- What you have to do
This exercise calls for every line of the data below with the string "white" in it.

- Given data
#####

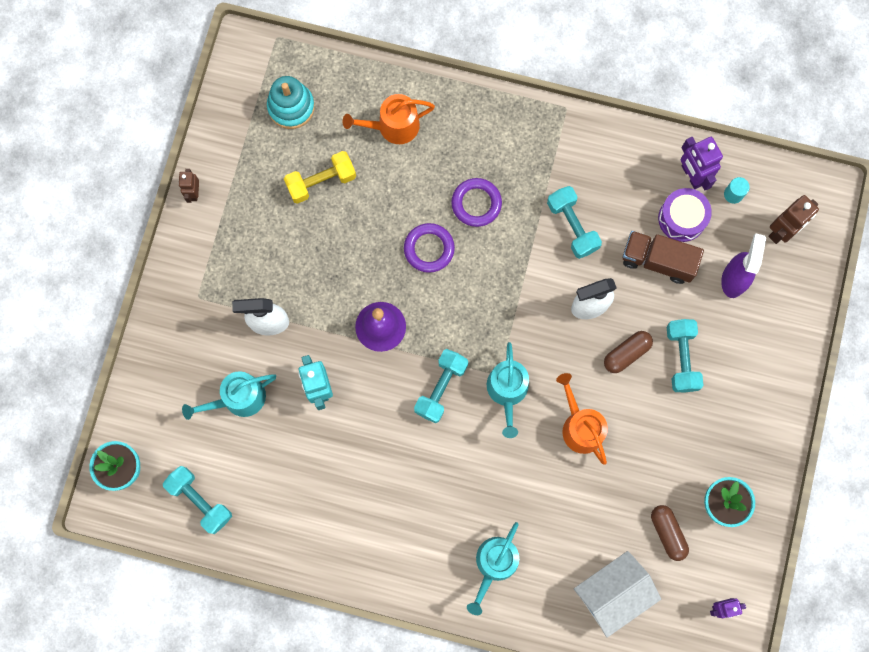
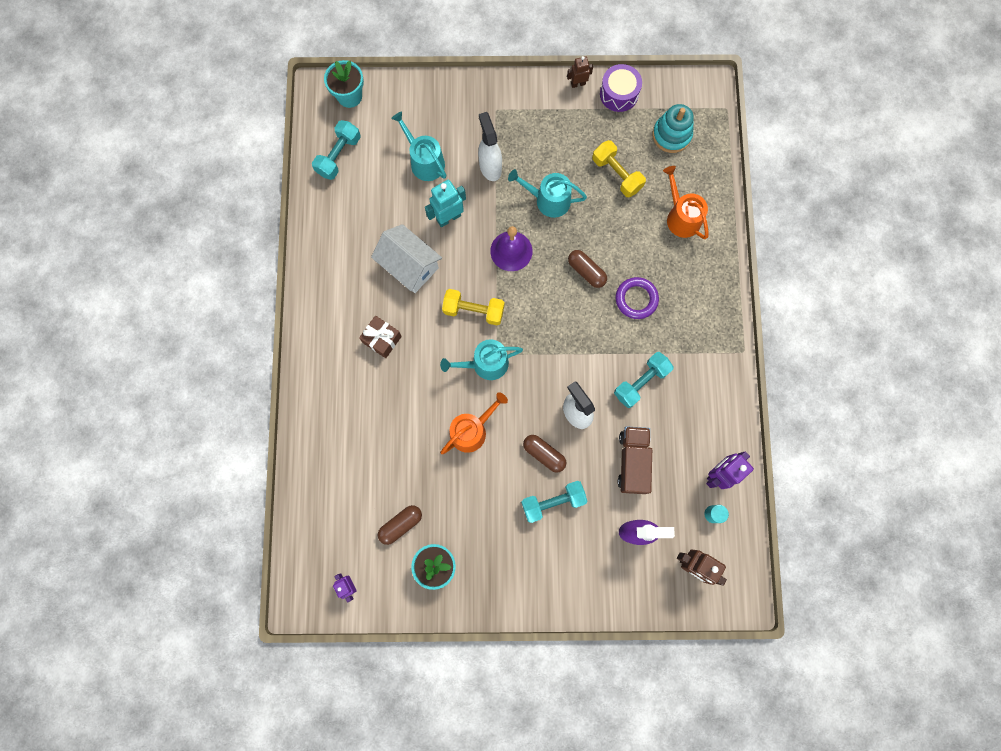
camera: 75 degrees right, 0 degrees up
(429, 249) = (586, 271): purple ring -> brown capsule
(441, 388) = (473, 310): turquoise dumbbell -> yellow dumbbell
(447, 503) = (382, 339): none -> brown gift
(494, 564) = (342, 389): turquoise watering can -> turquoise watering can (548, 200)
(612, 593) = (340, 490): white house -> white house (409, 266)
(682, 218) = (676, 474): purple drum -> purple drum (619, 94)

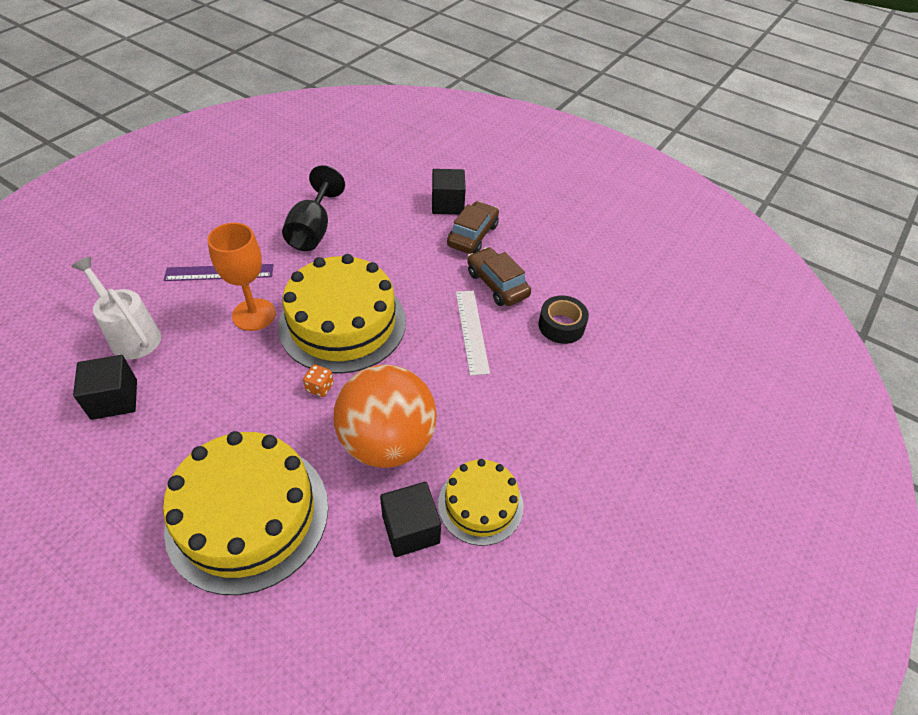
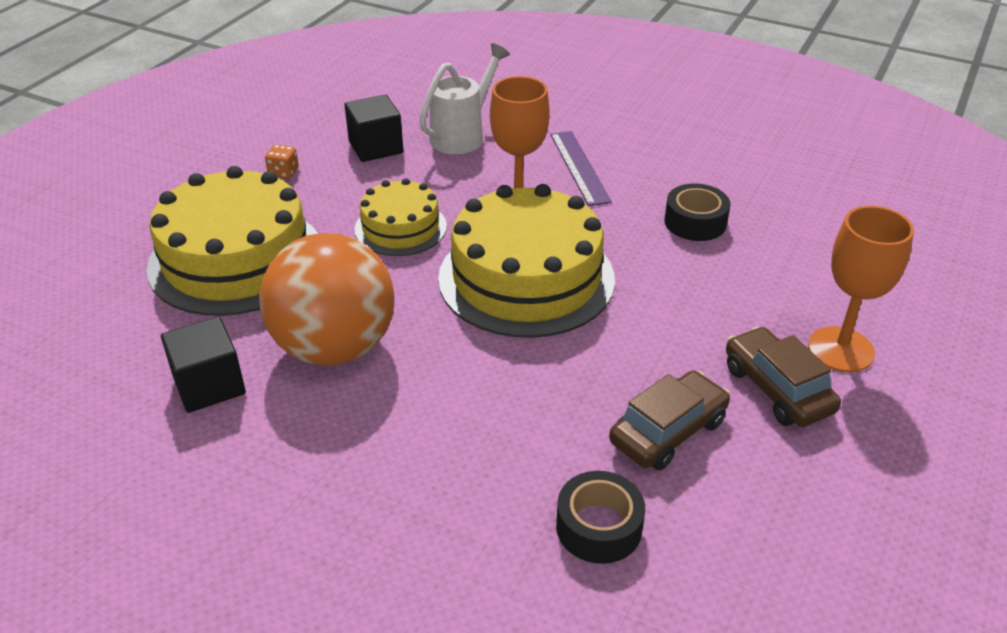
camera: 85 degrees right, 10 degrees down
(313, 230) = (695, 222): black goblet -> black tape
(320, 387) = (414, 277): orange dice -> orange dice (283, 172)
(447, 204) = (840, 349): black cube -> orange goblet
(471, 331) = (550, 409): white ruler -> none
(472, 235) = (777, 389): brown car -> brown car turned 135 degrees counterclockwise
(480, 504) = (240, 448): yellow cake -> yellow cake (400, 227)

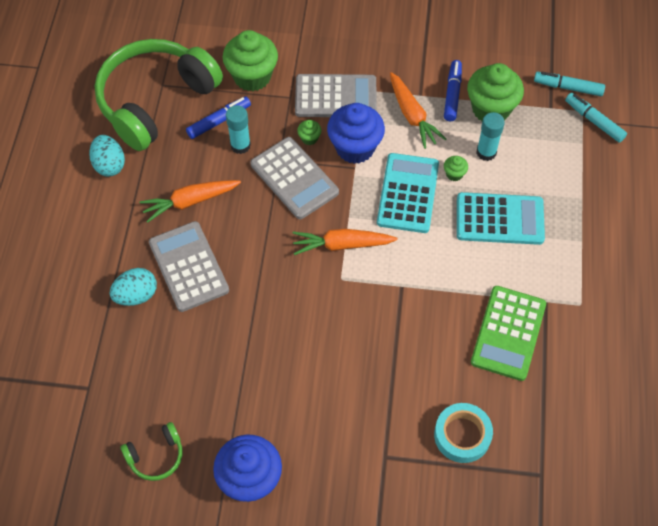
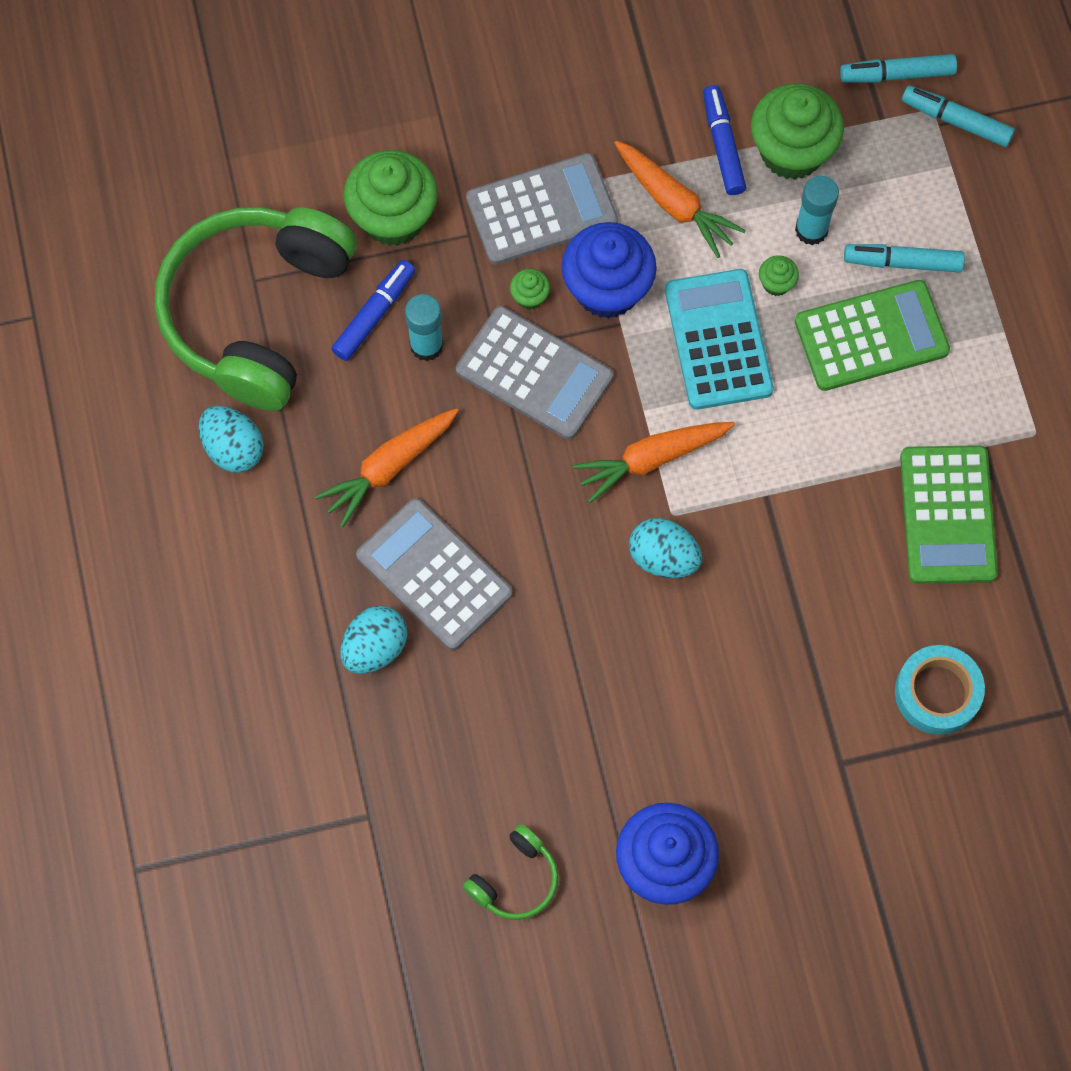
camera: 20 degrees left, 10 degrees up
(326, 301) = (663, 558): none -> turquoise egg
(499, 219) = (871, 336): turquoise calculator -> green calculator
(534, 185) = (902, 262): none -> turquoise marker

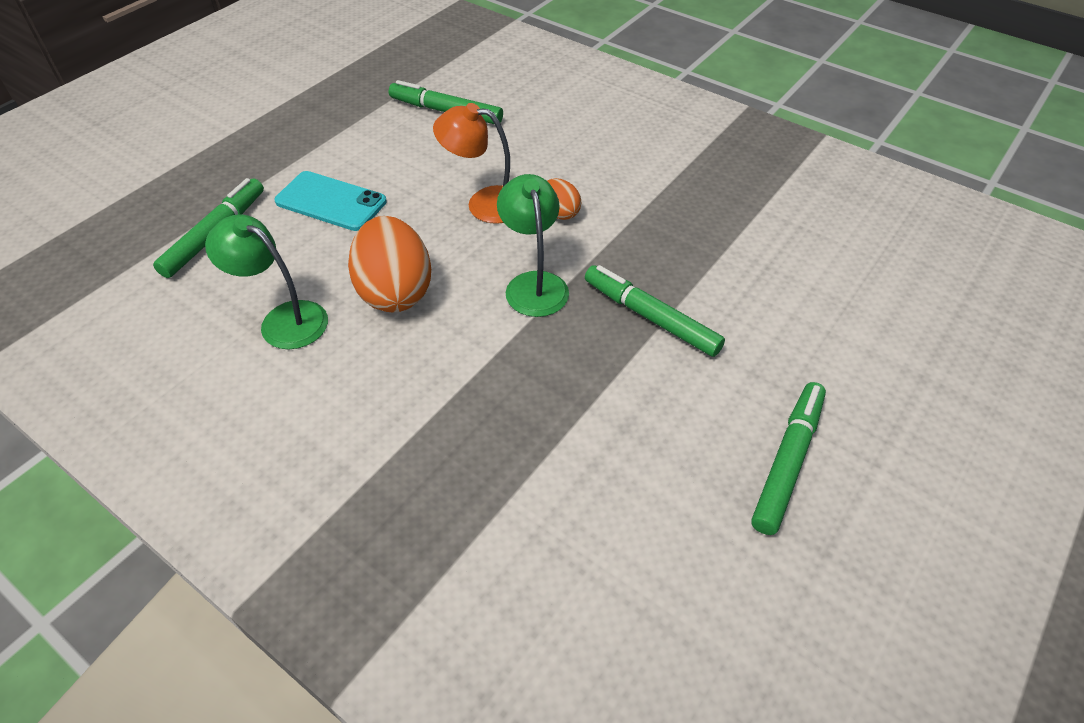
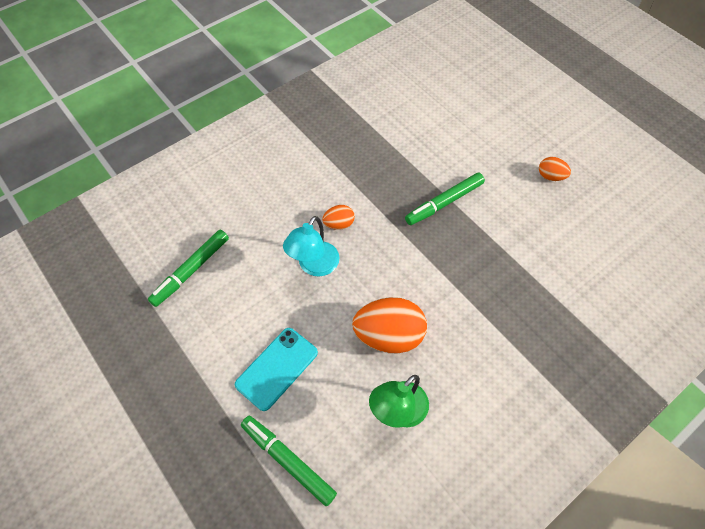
camera: 75 degrees left, 10 degrees up
(484, 203) = (314, 266): orange lamp -> turquoise lamp
(534, 284) = (402, 254): green lamp -> none
(787, 461) = (550, 176): green marker -> orange egg

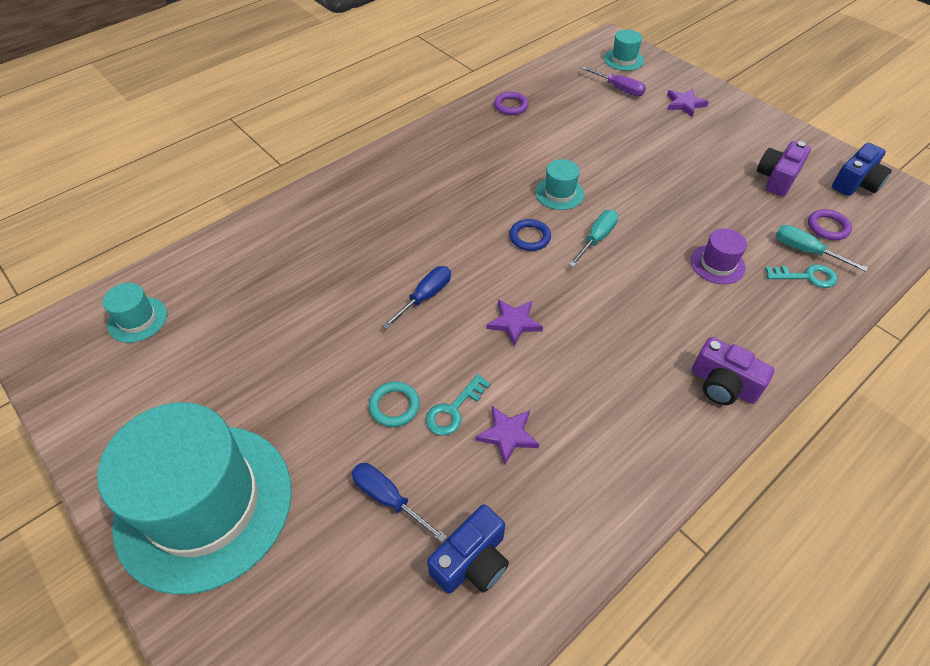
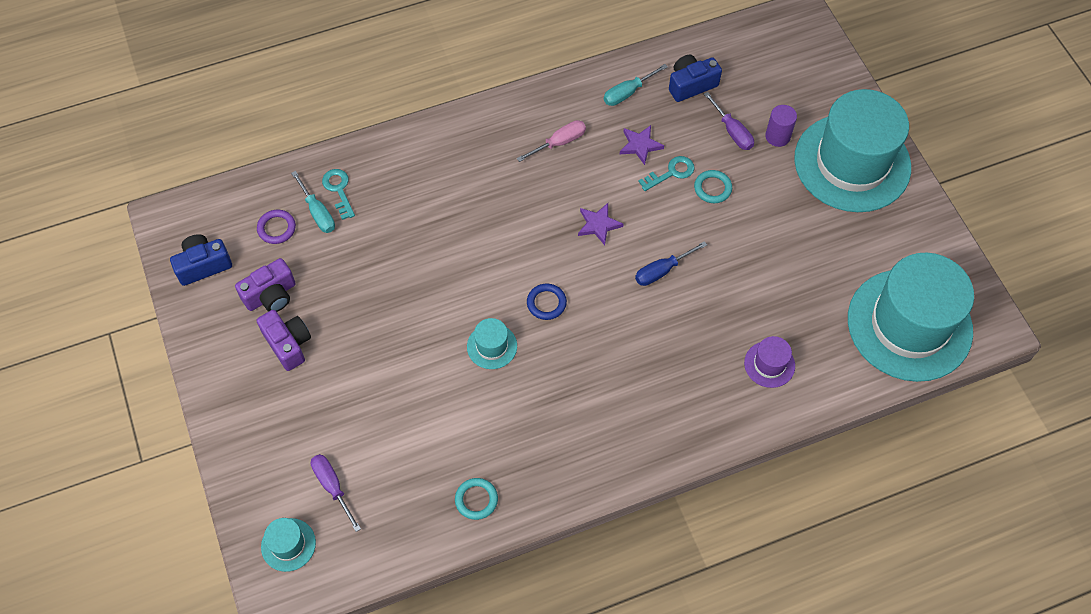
camera: 160 degrees left, 10 degrees up
(137, 319) = (909, 325): turquoise hat -> turquoise hat, size x2.48
(320, 513) = (777, 136): none -> purple cylinder
(389, 499) = (732, 131): blue screwdriver -> purple screwdriver
(511, 106) = (476, 500): purple ring -> turquoise ring
(596, 239) = (487, 282): turquoise screwdriver -> turquoise screwdriver (628, 92)
(611, 405) = (559, 143): none -> pink screwdriver
(684, 104) = (277, 433): purple star -> none
(717, 264) = (401, 224): purple hat -> purple hat (769, 364)
(723, 385) = (472, 132): purple camera -> purple camera (288, 344)
(806, 276) = (338, 190): turquoise key -> turquoise key turned 45 degrees clockwise

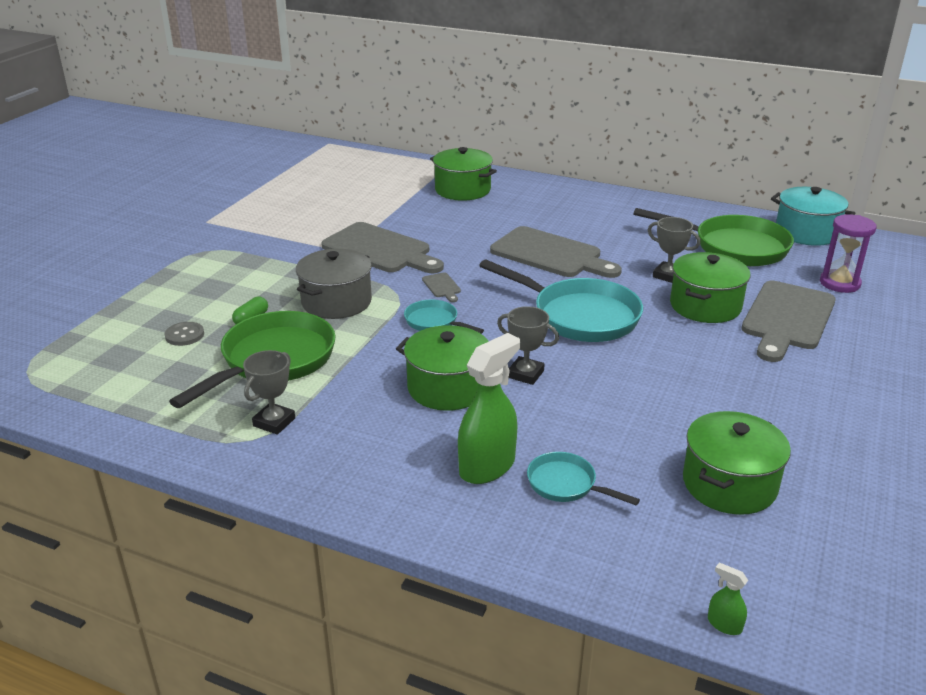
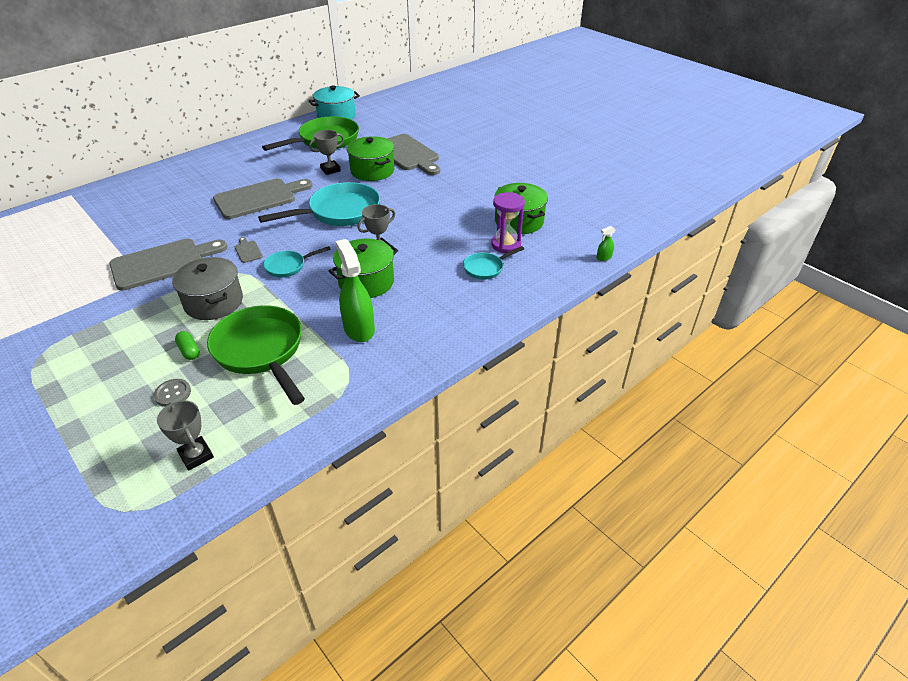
camera: 65 degrees left, 10 degrees up
(274, 422) = (338, 366): grey trophy -> grey trophy (196, 455)
(442, 286) = (248, 251): grey cutting board -> grey cutting board turned 120 degrees counterclockwise
(462, 190) = (122, 202): green pot -> none
(487, 466) = (452, 289): green spray bottle -> green spray bottle (359, 329)
(839, 283) = (392, 128): purple hourglass -> purple hourglass (506, 245)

#####

- Reply
(612, 593) = (340, 490): white house -> white house (409, 266)
(471, 331) = (550, 409): white ruler -> none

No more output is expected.